_Exercise goal_:
Write down the listing again exactly as it appears below, without its pictures.

_Stored data_:
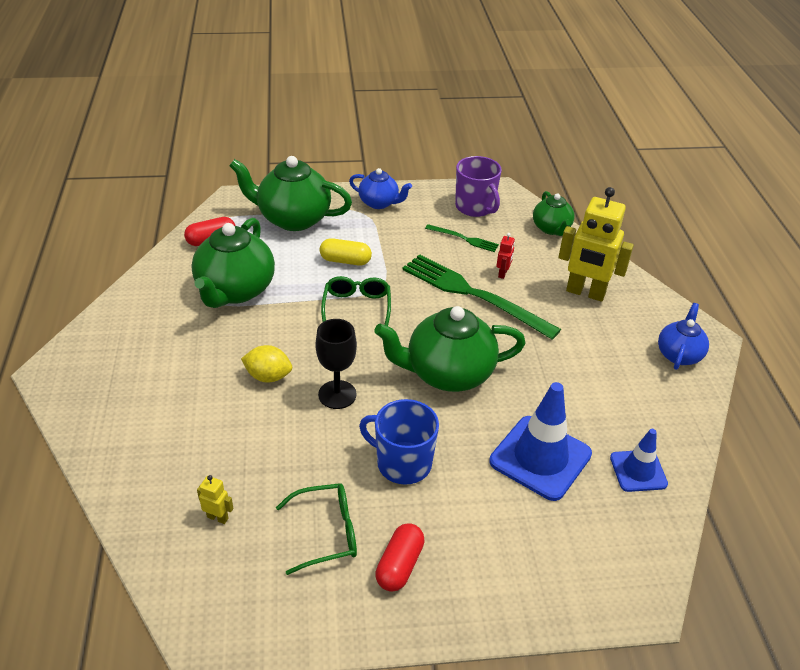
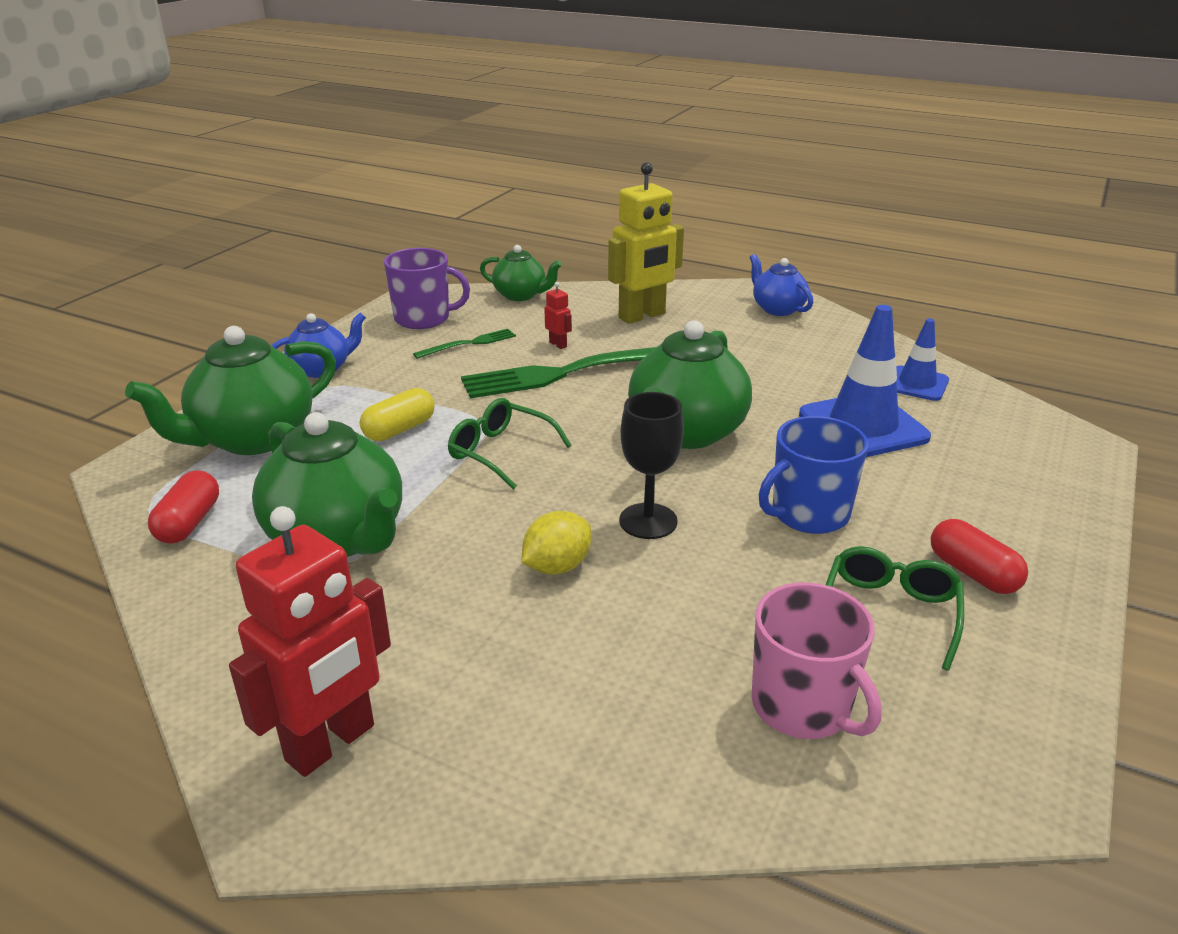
camera: 55 degrees left, 10 degrees down
(99, 362) = (331, 743): none -> red robot
(218, 517) = (803, 706): yellow robot -> pink mug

_Exercise solution_:
camera: 55 degrees left, 10 degrees down
(99, 362) = (331, 743): none -> red robot
(218, 517) = (803, 706): yellow robot -> pink mug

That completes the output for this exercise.